* _Description of the task_
Would you please repeat the data that follows, exactly as it reads?

* _Records shown_
========================================

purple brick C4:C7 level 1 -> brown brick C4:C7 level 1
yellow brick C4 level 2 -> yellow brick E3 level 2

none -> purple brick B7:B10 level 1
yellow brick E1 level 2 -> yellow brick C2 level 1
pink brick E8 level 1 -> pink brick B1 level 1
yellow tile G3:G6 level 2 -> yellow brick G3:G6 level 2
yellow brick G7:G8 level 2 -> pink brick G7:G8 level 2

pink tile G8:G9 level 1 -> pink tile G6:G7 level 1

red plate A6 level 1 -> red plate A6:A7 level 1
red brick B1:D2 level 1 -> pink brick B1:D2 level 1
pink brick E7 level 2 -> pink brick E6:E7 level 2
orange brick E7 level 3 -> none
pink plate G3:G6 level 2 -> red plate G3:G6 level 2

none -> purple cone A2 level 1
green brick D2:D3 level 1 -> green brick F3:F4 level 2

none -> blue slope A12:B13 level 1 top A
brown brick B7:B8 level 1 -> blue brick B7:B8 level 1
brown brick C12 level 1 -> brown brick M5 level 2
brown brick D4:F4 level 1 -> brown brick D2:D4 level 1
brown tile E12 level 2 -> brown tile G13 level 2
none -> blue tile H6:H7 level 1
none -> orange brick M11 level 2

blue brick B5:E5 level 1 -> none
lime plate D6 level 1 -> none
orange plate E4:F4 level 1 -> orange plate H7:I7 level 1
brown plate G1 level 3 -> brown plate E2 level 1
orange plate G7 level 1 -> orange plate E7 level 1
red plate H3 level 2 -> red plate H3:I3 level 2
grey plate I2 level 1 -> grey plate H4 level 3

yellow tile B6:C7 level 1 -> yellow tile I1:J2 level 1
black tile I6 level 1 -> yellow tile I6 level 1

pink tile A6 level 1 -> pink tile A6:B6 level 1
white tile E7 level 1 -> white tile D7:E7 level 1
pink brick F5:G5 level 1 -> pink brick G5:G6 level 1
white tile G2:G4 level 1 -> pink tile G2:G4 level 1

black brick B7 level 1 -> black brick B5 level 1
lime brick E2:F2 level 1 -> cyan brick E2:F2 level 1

========================================

* _Output for this exercise_
purple brick C4:C7 level 1 -> brown brick C4:C7 level 1
yellow brick C4 level 2 -> yellow brick E3 level 2

none -> purple brick B7:B10 level 1
yellow brick E1 level 2 -> yellow brick C2 level 1
pink brick E8 level 1 -> pink brick B1 level 1
yellow tile G3:G6 level 2 -> yellow brick G3:G6 level 2
yellow brick G7:G8 level 2 -> pink brick G7:G8 level 2

pink tile G8:G9 level 1 -> pink tile G6:G7 level 1

red plate A6 level 1 -> red plate A6:A7 level 1
red brick B1:D2 level 1 -> pink brick B1:D2 level 1
pink brick E7 level 2 -> pink brick E6:E7 level 2
orange brick E7 level 3 -> none
pink plate G3:G6 level 2 -> red plate G3:G6 level 2

none -> purple cone A2 level 1
green brick D2:D3 level 1 -> green brick F3:F4 level 2

none -> blue slope A12:B13 level 1 top A
brown brick B7:B8 level 1 -> blue brick B7:B8 level 1
brown brick C12 level 1 -> brown brick M5 level 2
brown brick D4:F4 level 1 -> brown brick D2:D4 level 1
brown tile E12 level 2 -> brown tile G13 level 2
none -> blue tile H6:H7 level 1
none -> orange brick M11 level 2

blue brick B5:E5 level 1 -> none
lime plate D6 level 1 -> none
orange plate E4:F4 level 1 -> orange plate H7:I7 level 1
brown plate G1 level 3 -> brown plate E2 level 1
orange plate G7 level 1 -> orange plate E7 level 1
red plate H3 level 2 -> red plate H3:I3 level 2
grey plate I2 level 1 -> grey plate H4 level 3

yellow tile B6:C7 level 1 -> yellow tile I1:J2 level 1
black tile I6 level 1 -> yellow tile I6 level 1

pink tile A6 level 1 -> pink tile A6:B6 level 1
white tile E7 level 1 -> white tile D7:E7 level 1
pink brick F5:G5 level 1 -> pink brick G5:G6 level 1
white tile G2:G4 level 1 -> pink tile G2:G4 level 1

black brick B7 level 1 -> black brick B5 level 1
lime brick E2:F2 level 1 -> cyan brick E2:F2 level 1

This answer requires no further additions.